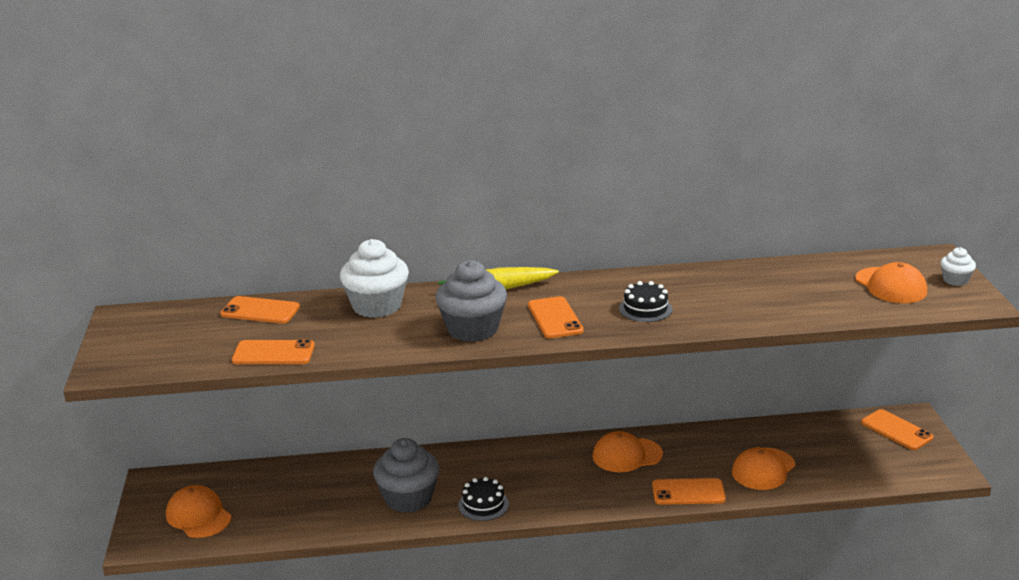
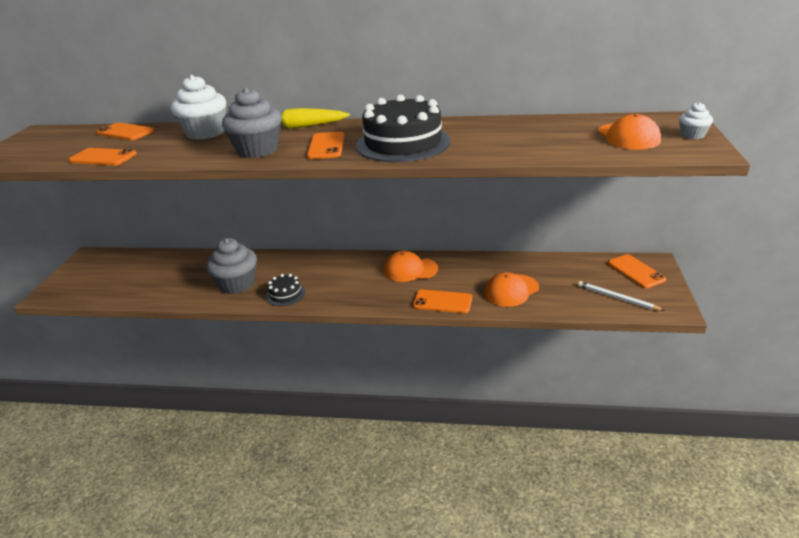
camera: 15 degrees right, 5 degrees up
orange cap [166,485,231,538] -> none
black cake [619,281,673,322] -> black cake [356,95,451,162], size x2.09
none -> white pencil [578,281,665,311]

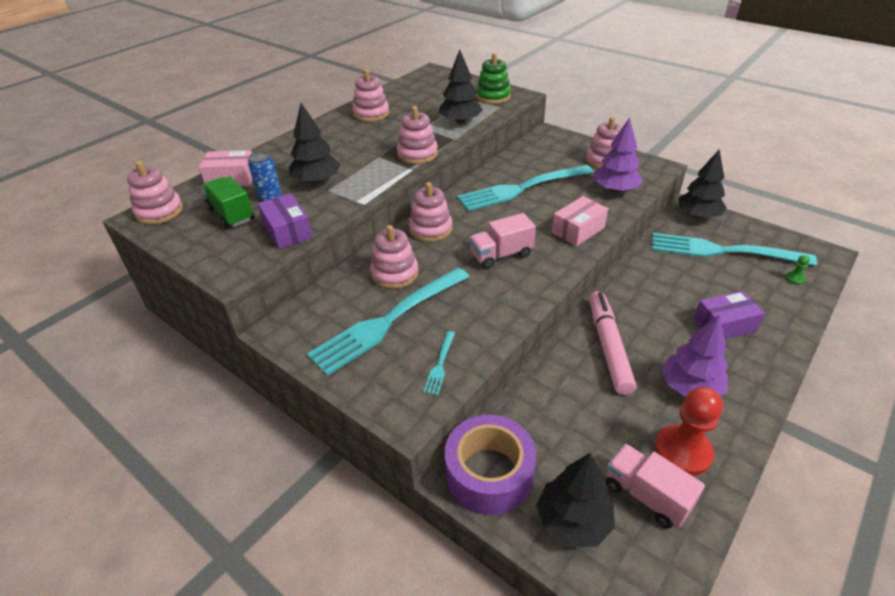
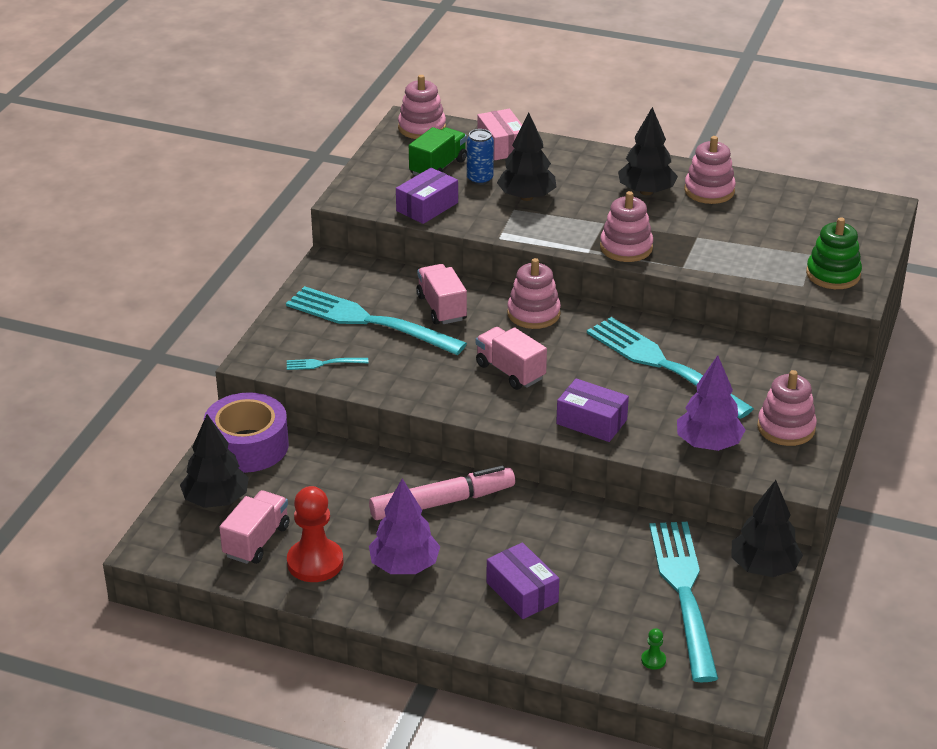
camera: 70 degrees right, 5 degrees down
pink stacking toy [370,225,418,289] -> pink truck [416,264,467,324]
black tree [439,49,483,124] -> black tree moved to [618,107,678,195]
pink box [552,196,608,246] -> purple box [556,378,629,442]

**What needs to be done:** Would you retype the lines of the data above, from the one holding "camera: 70 degrees right, 5 degrees down" through its final line, exactly and without adding any other line?

**Completed exercise:**
camera: 70 degrees right, 5 degrees down
pink stacking toy [370,225,418,289] -> pink truck [416,264,467,324]
black tree [439,49,483,124] -> black tree moved to [618,107,678,195]
pink box [552,196,608,246] -> purple box [556,378,629,442]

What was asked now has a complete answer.